== Segment start ==
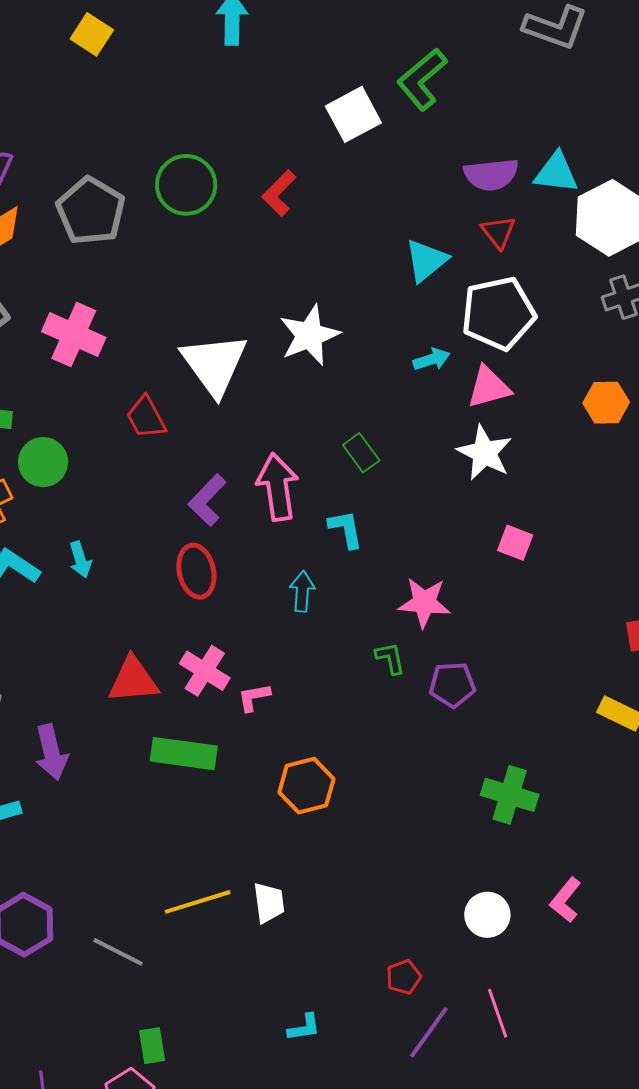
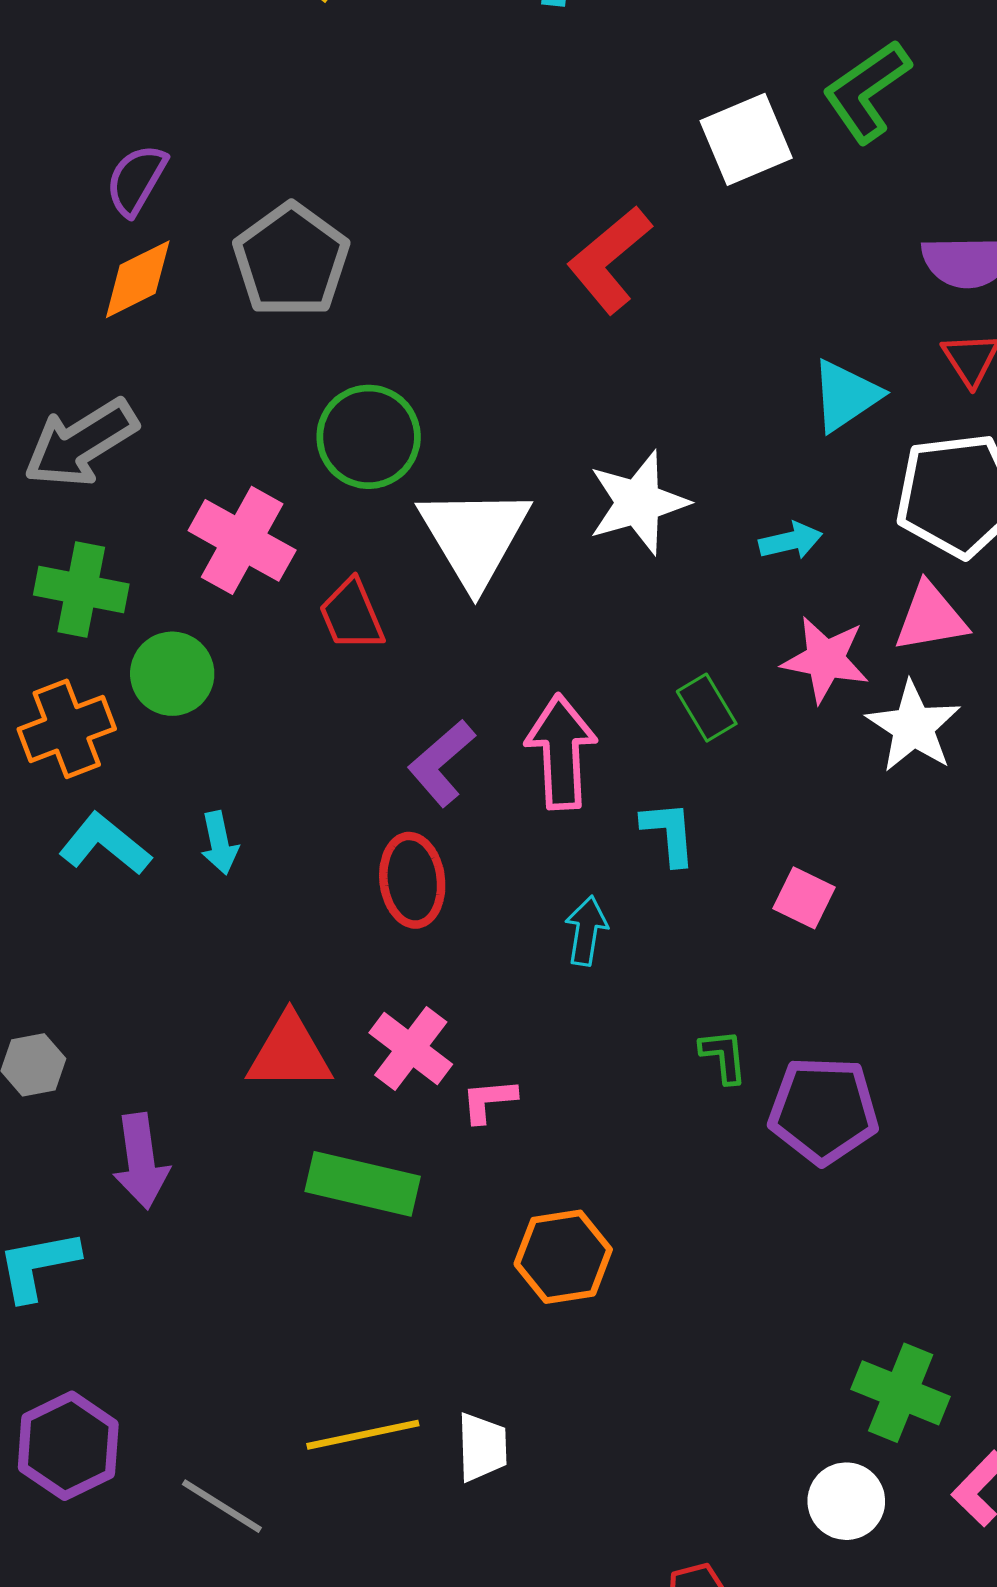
green circle: (186, 185) -> (369, 437), moved
red L-shape: (279, 193) -> (609, 260), size x1.4
pink cross: (74, 334) -> (242, 540), moved
cyan arrow: (432, 359) -> (791, 541), moved
pink square: (515, 543) -> (804, 898), moved
pink star: (424, 603) -> (825, 659), moved
purple pentagon: (452, 685) -> (823, 1110), size x1.4
green cross: (510, 795) -> (901, 1393), moved

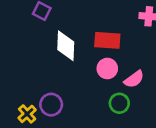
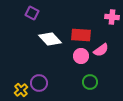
white diamond: (66, 46) -> (50, 39), turned -45
pink semicircle: (134, 79) -> (101, 50), moved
== Segment end ==
Set down the line containing "green cross: (510, 795) -> (901, 1393), moved", then every later line through the end of the material, exactly as written; omit any picture.

### Answer to the exercise
green cross: (510, 795) -> (901, 1393), moved

white diamond: (66, 46) -> (50, 39), turned -45
pink semicircle: (134, 79) -> (101, 50), moved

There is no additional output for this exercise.